*Short exercise*. Reproduce verbatim the lines of the data below, starting at the line that contains "At what (x,y)" and ending at the line that contains "Looking at the", both included. Omit the pictures.

*Supplied data*.

>>>

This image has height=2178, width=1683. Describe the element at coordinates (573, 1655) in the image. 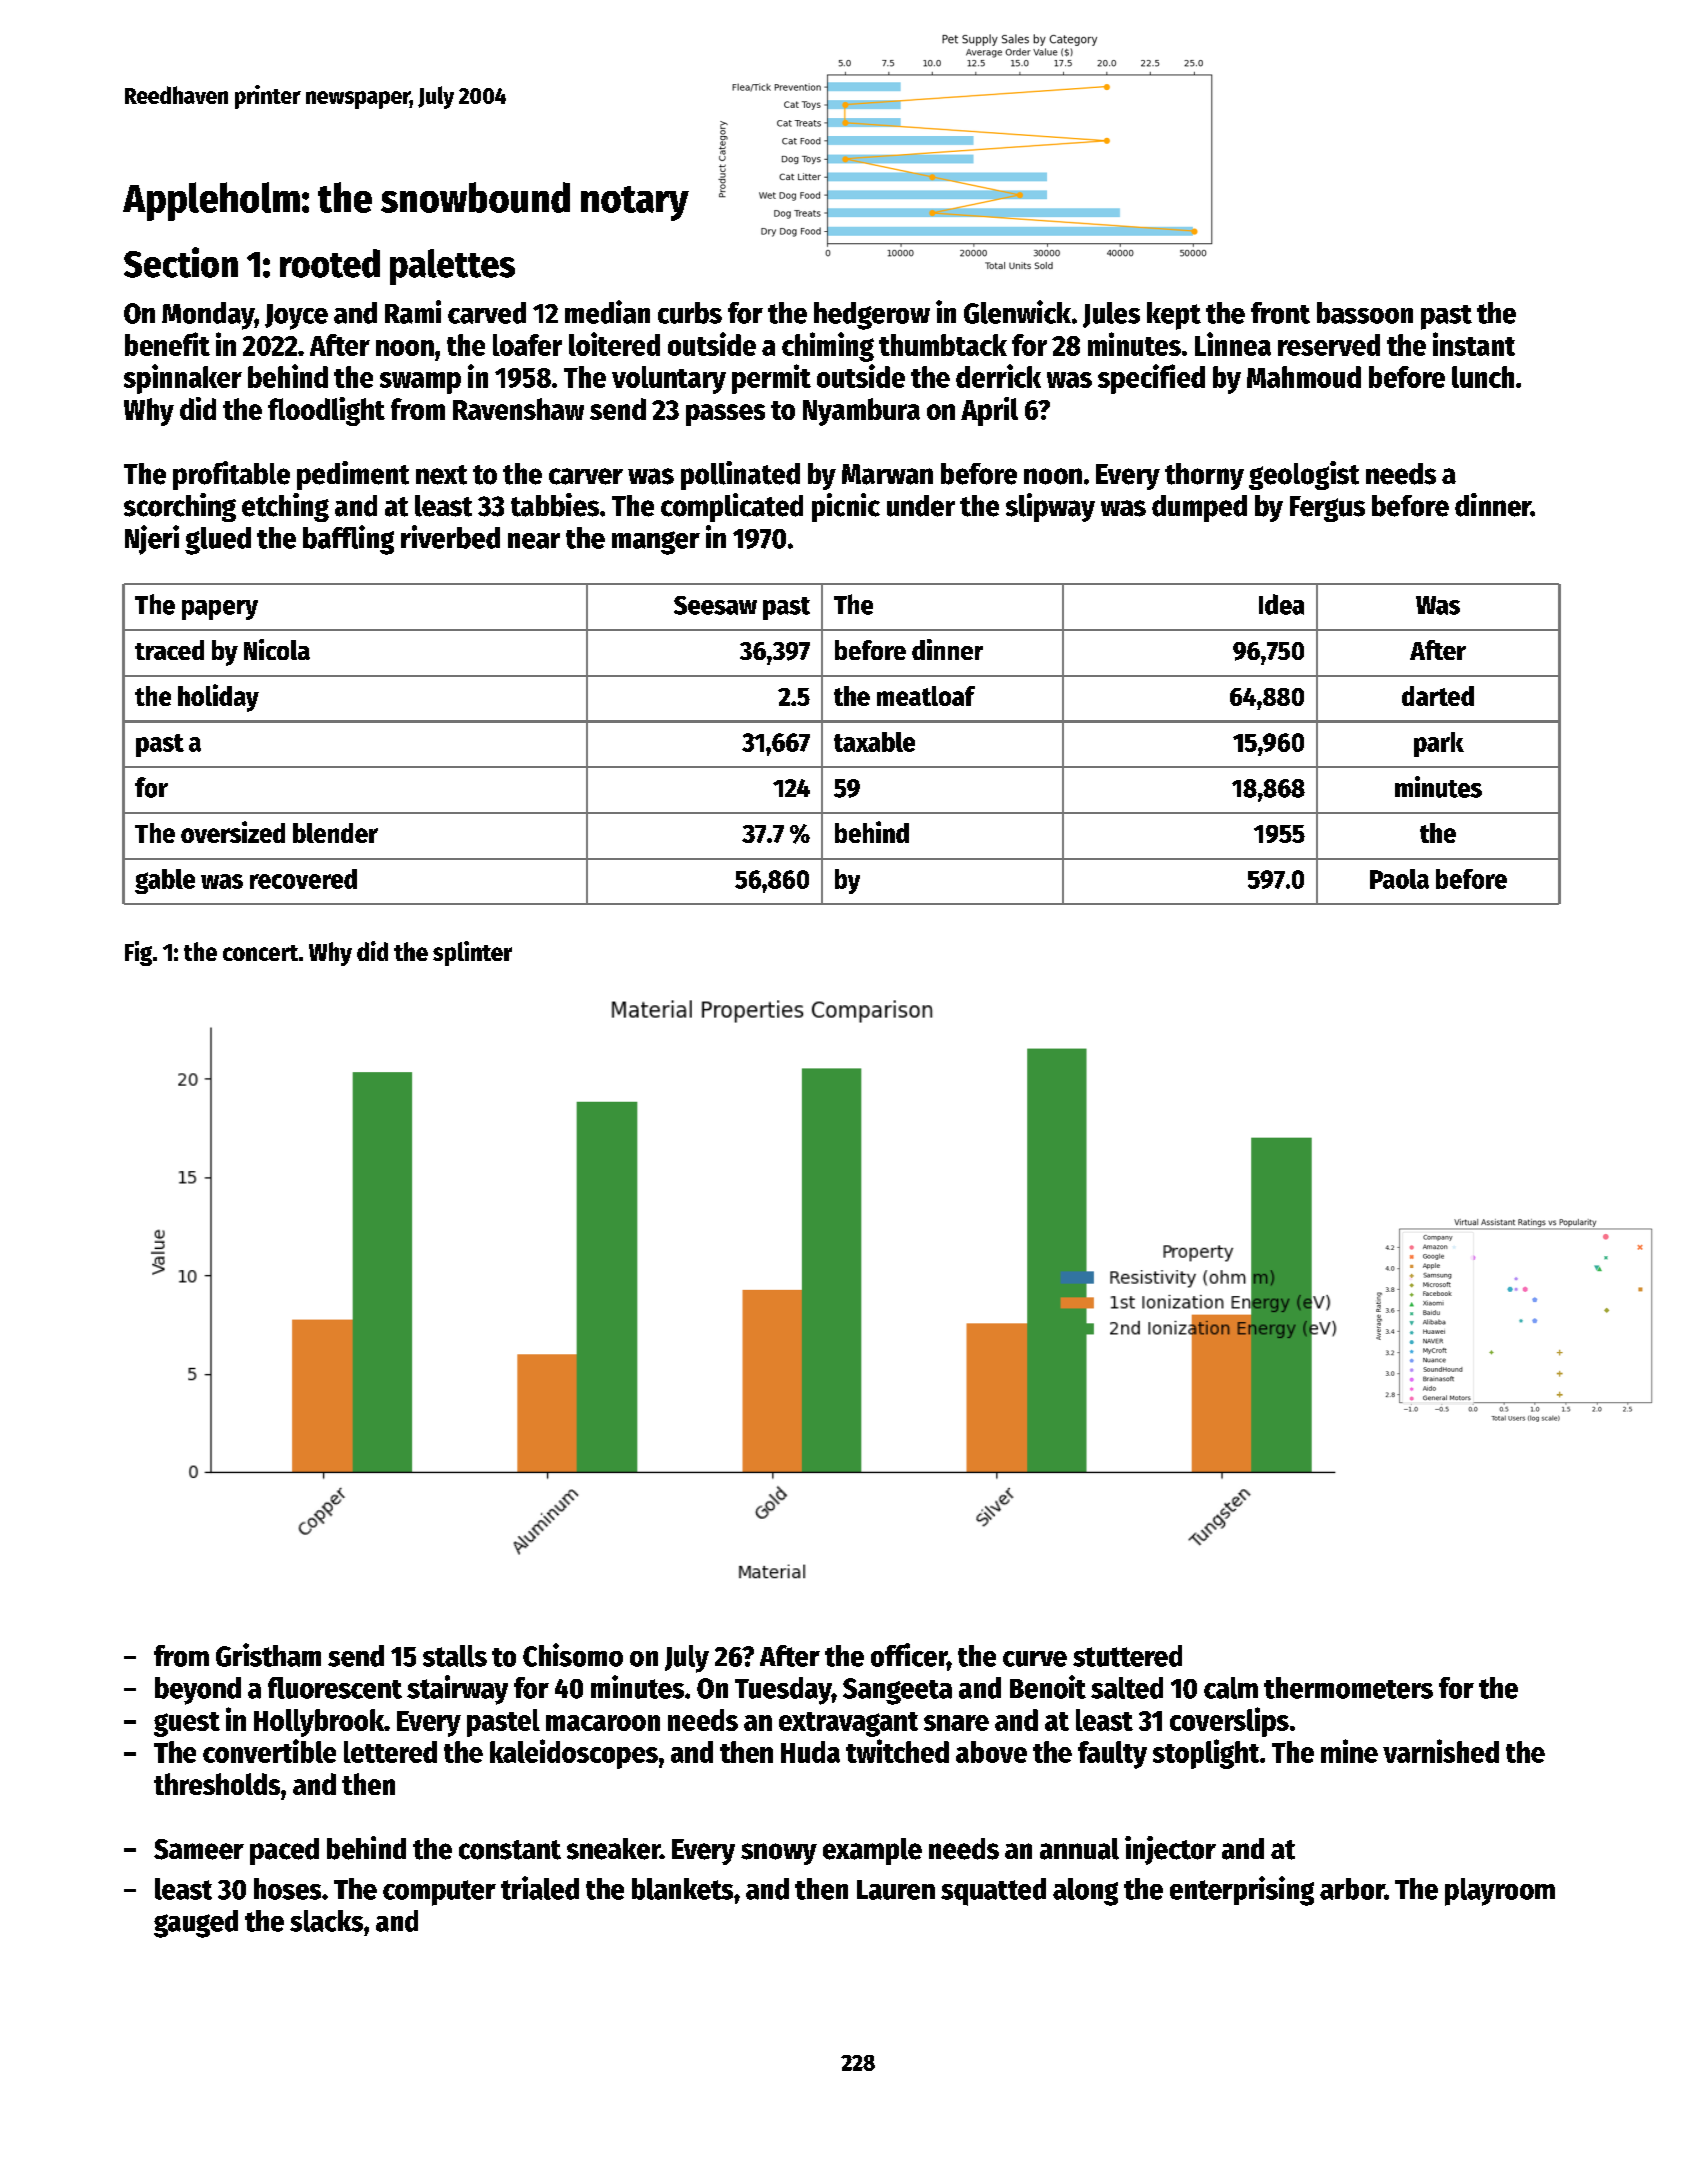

<<<
>>>

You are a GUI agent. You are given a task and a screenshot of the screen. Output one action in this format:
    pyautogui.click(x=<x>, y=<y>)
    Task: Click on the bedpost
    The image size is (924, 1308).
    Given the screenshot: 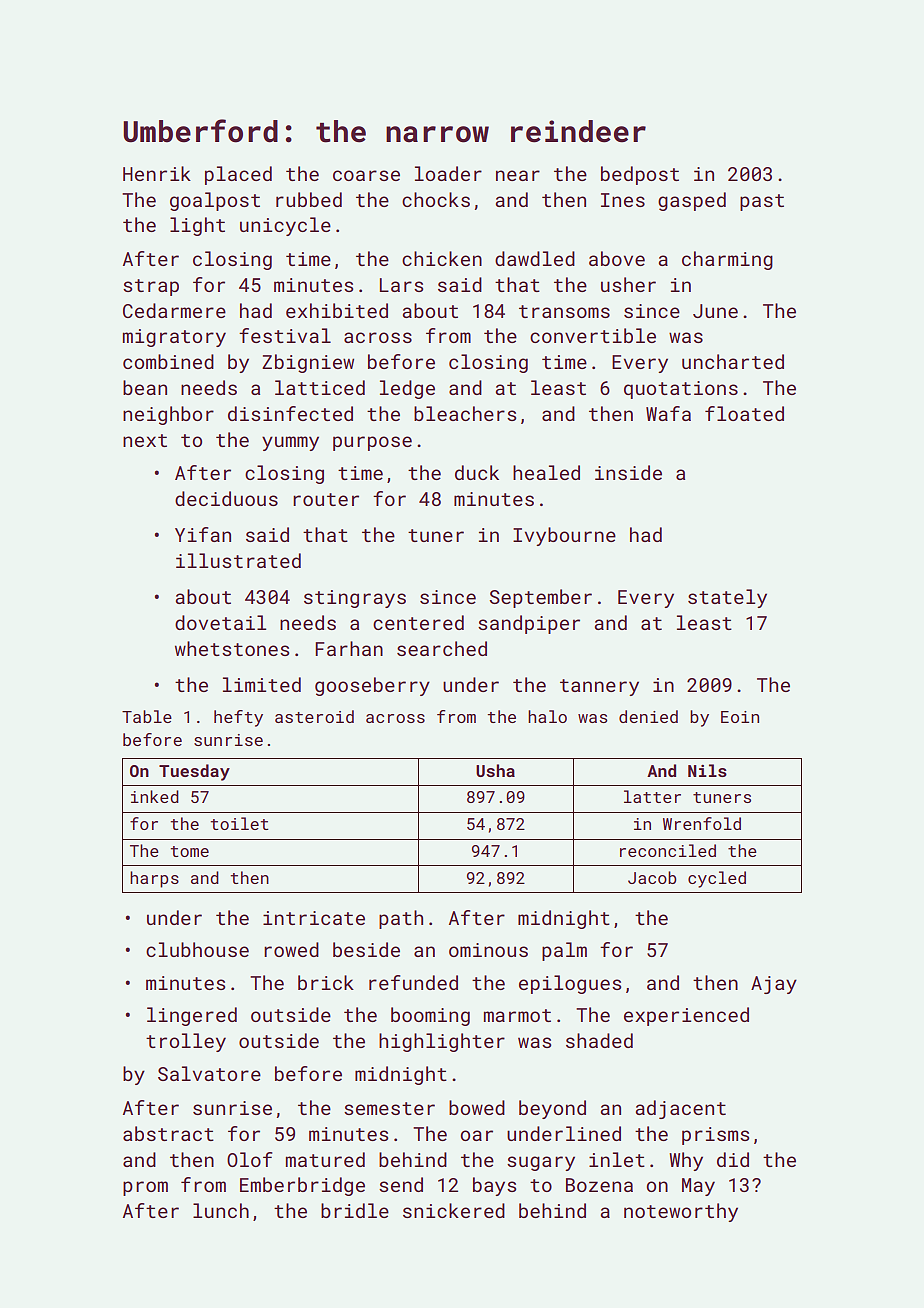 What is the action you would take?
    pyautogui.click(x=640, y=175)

<<<
>>>

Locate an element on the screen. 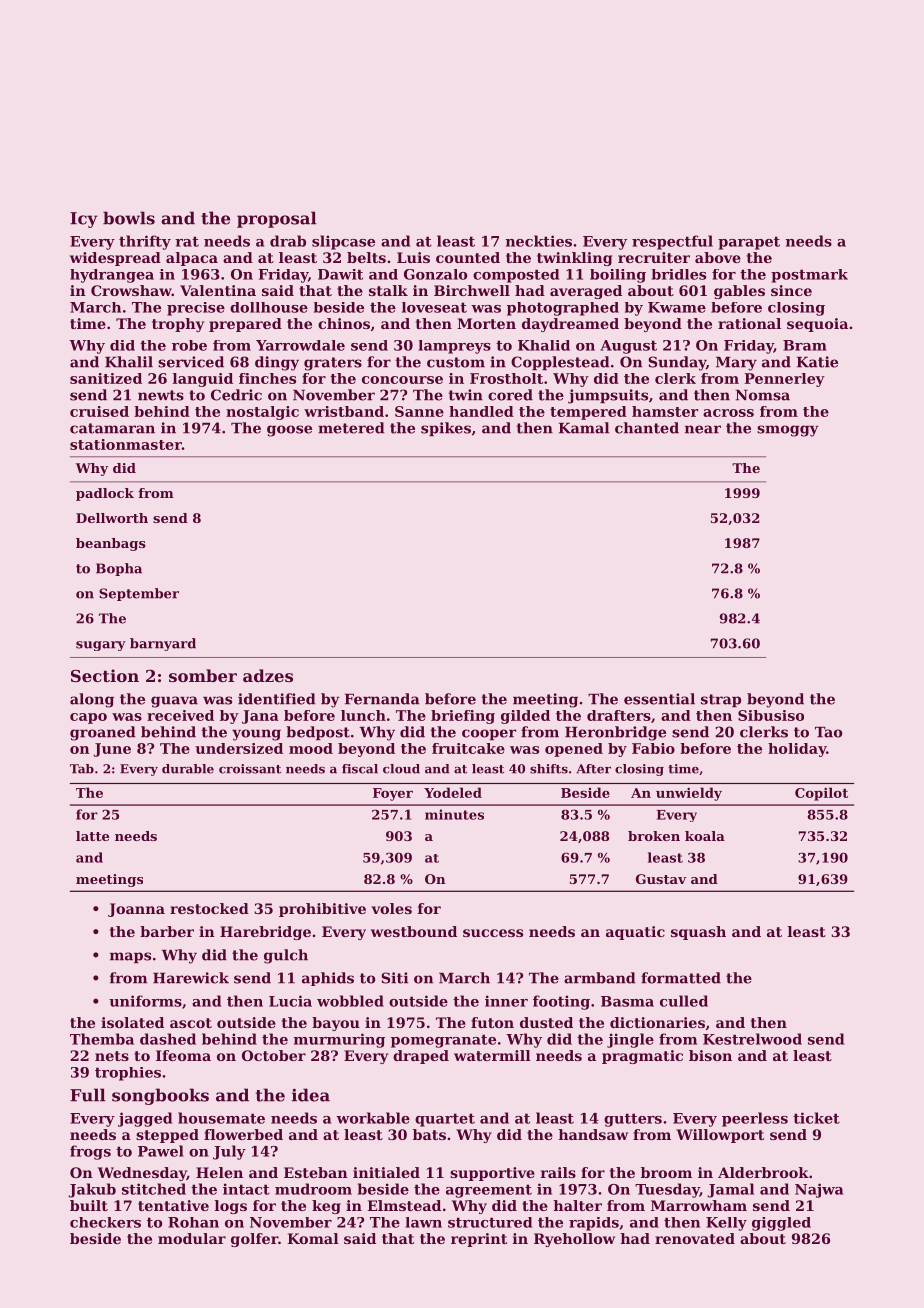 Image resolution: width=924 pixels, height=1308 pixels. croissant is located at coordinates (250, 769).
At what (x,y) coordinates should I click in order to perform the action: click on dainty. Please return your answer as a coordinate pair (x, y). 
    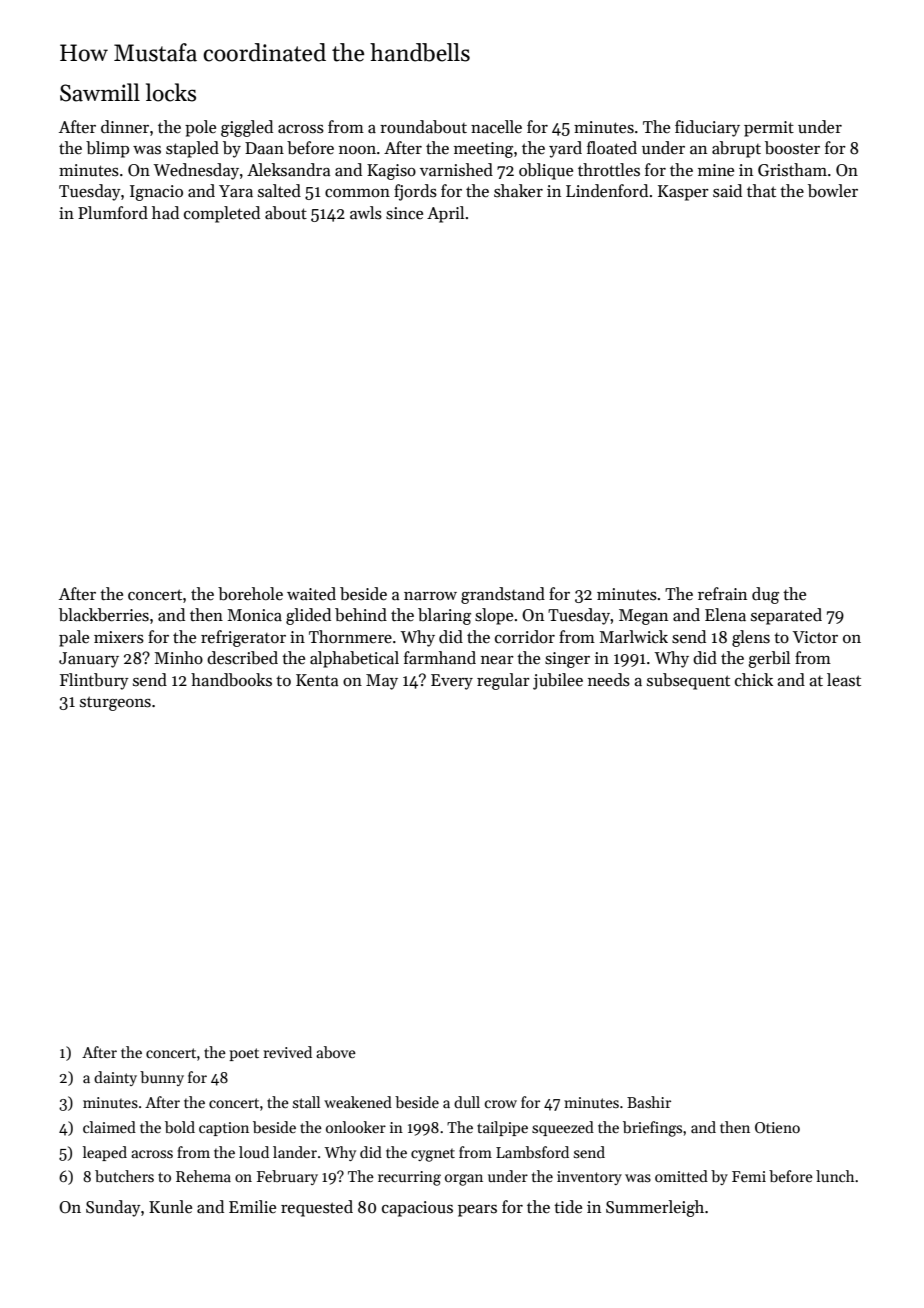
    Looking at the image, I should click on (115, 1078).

<<<

*Solution below*.
At what (x,y) coordinates should I click in order to perform the action: click on dainty. Please return your answer as a coordinate pair (x, y). 
    Looking at the image, I should click on (115, 1078).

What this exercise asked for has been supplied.